§ What is needed: Your task is to copy each line in the listing that includes the word "VBUS".

[[ Working data open ]]

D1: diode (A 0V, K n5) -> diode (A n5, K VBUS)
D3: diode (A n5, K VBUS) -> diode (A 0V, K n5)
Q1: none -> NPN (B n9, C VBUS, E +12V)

[[ Working data closed ]]
[[ Working data open ]]

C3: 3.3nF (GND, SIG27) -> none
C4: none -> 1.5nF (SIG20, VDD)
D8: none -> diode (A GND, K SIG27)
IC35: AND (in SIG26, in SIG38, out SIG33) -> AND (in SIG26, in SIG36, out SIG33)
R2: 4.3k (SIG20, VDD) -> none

[[ Working data closed ]]

§ Response area:
D1: diode (A 0V, K n5) -> diode (A n5, K VBUS)
D3: diode (A n5, K VBUS) -> diode (A 0V, K n5)
Q1: none -> NPN (B n9, C VBUS, E +12V)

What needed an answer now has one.